> [WORK TASK]
Look below for the line containing "pink 1x1 tile [418,50,447,77]"; write out that line and each one after it to the end, exactly, and nothing else.

** Opening DATA block **

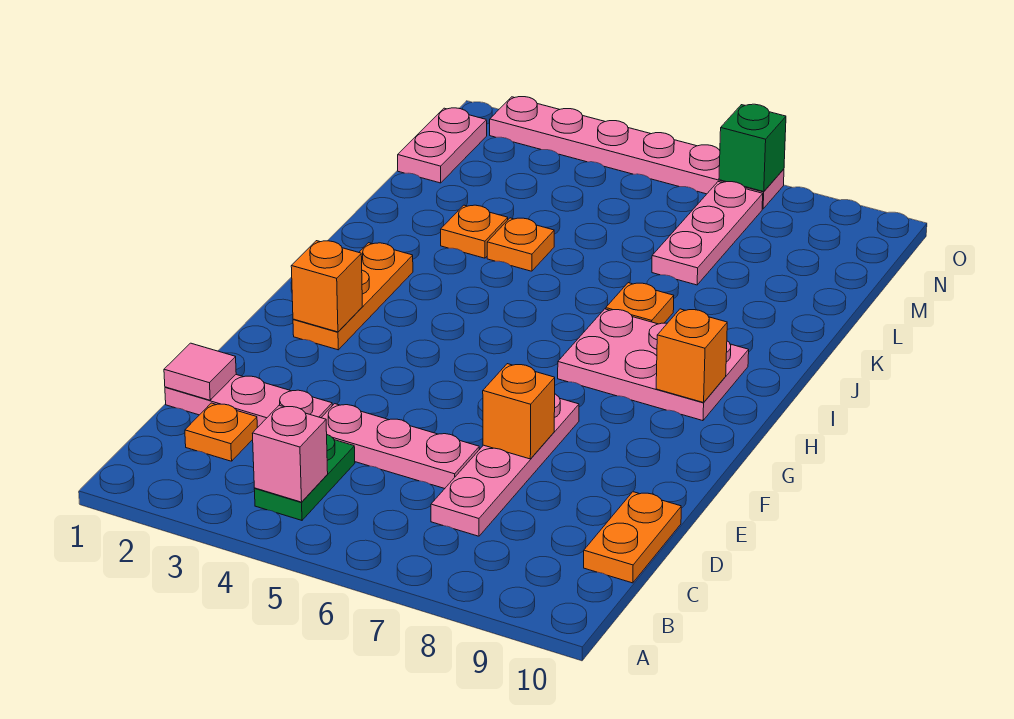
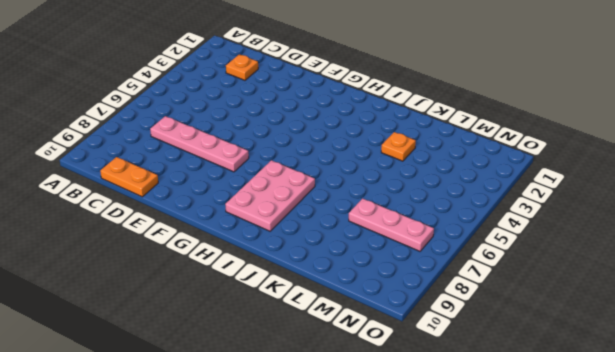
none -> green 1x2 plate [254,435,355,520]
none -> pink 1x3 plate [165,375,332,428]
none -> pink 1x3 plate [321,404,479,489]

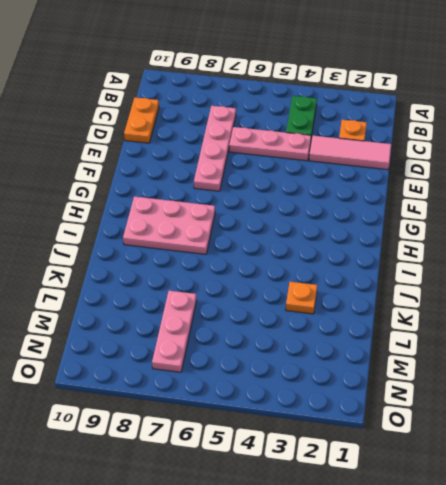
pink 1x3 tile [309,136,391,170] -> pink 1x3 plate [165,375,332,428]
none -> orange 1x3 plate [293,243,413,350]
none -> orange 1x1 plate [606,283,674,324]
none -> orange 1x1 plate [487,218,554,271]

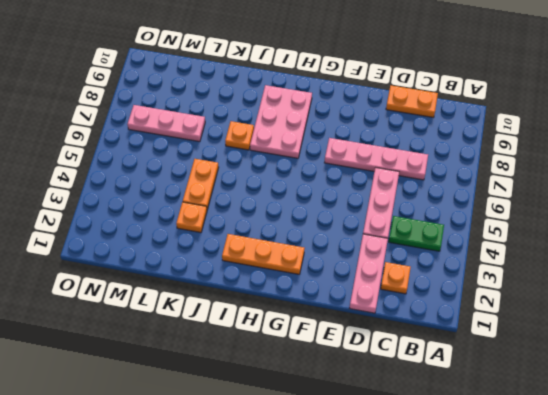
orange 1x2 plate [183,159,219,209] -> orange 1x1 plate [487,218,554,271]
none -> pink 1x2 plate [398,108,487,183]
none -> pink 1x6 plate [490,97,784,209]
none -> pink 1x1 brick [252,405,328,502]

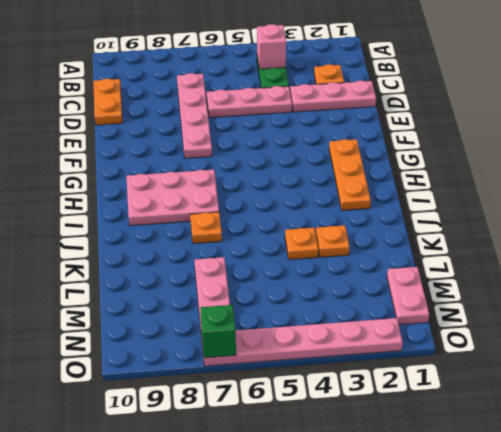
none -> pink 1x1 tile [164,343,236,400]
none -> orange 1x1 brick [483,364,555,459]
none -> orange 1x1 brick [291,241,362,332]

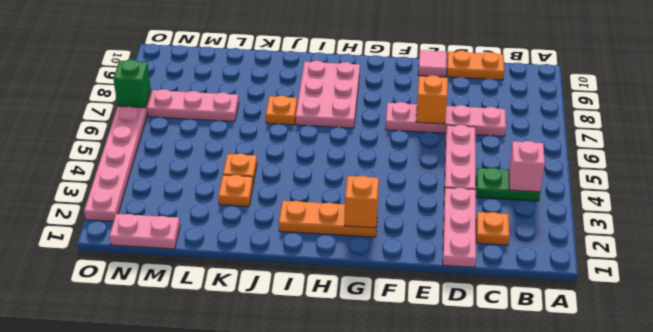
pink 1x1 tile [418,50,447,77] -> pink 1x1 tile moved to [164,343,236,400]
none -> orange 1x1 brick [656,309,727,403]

** Closing DATA block **

> [RESULT OF THIS EXERCISE]
pink 1x1 tile [418,50,447,77] -> pink 1x1 tile moved to [164,343,236,400]
none -> orange 1x1 brick [656,309,727,403]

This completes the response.